BEGIN

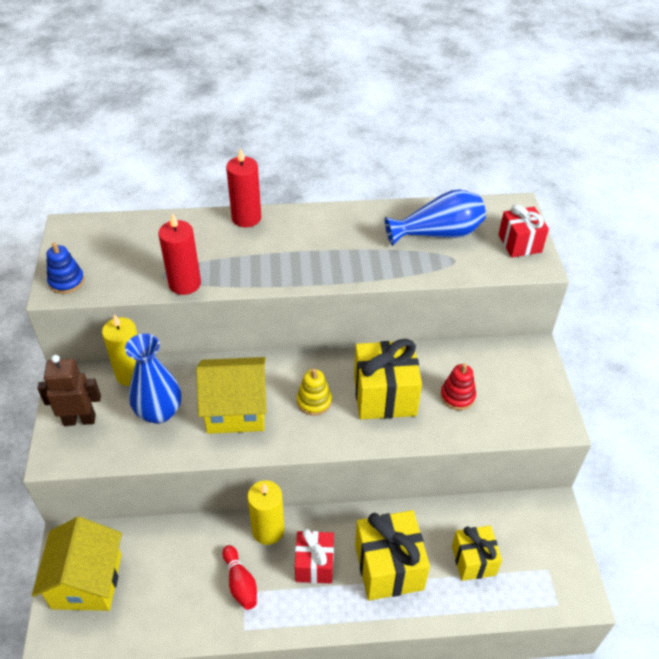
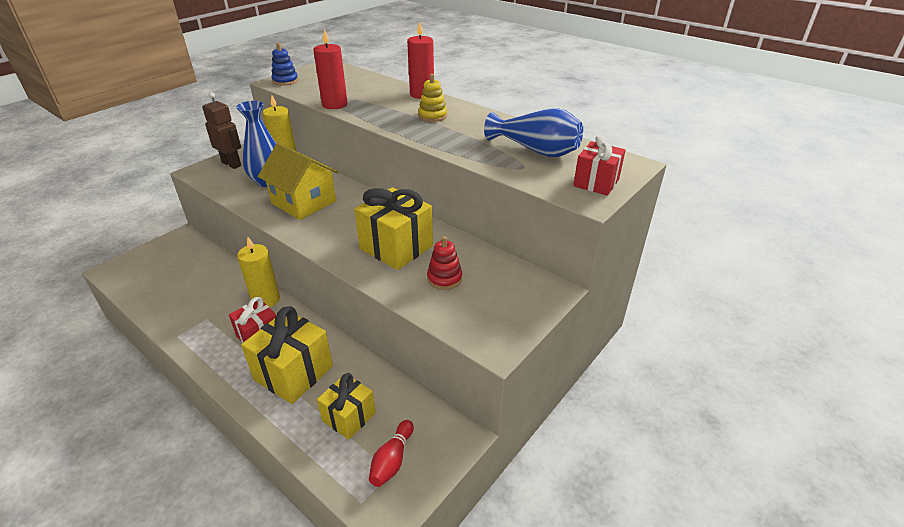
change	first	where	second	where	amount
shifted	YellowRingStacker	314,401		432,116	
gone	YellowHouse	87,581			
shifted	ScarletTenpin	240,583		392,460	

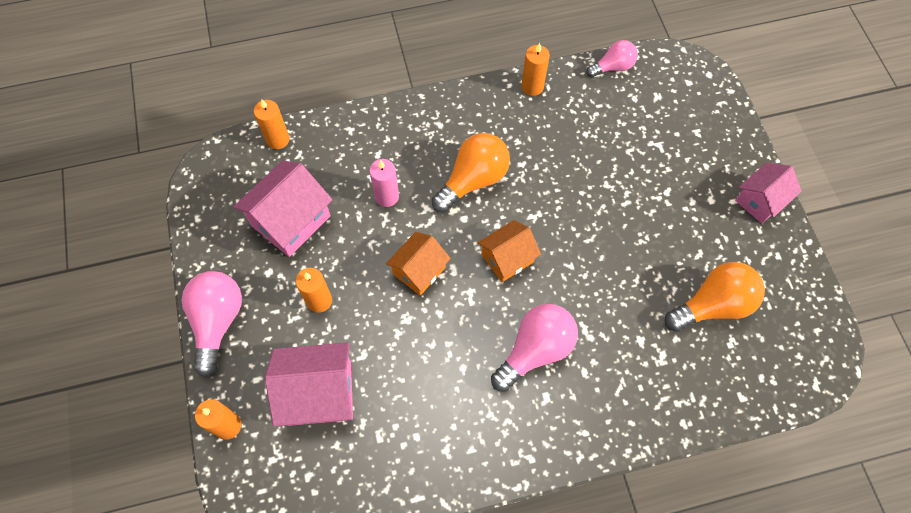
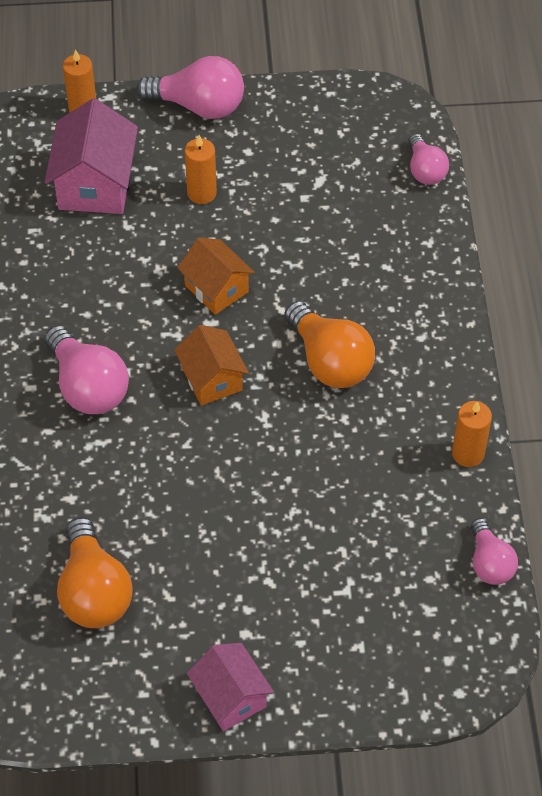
change	first	where	second	where	amount
swapped	OrangeColouredWaxCandle	278,139	RosyLightBulb	425,170	
gone	RosyWaxCandle	387,196			
gone	RosyHouse	291,220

END

**WORK TASK:** Repeat the data exactly. Pictures should not appear.

**RESULT:**
change	first	where	second	where	amount
shifted	YellowRingStacker	314,401		432,116	
gone	YellowHouse	87,581			
shifted	ScarletTenpin	240,583		392,460	

change	first	where	second	where	amount
swapped	OrangeColouredWaxCandle	278,139	RosyLightBulb	425,170	
gone	RosyWaxCandle	387,196			
gone	RosyHouse	291,220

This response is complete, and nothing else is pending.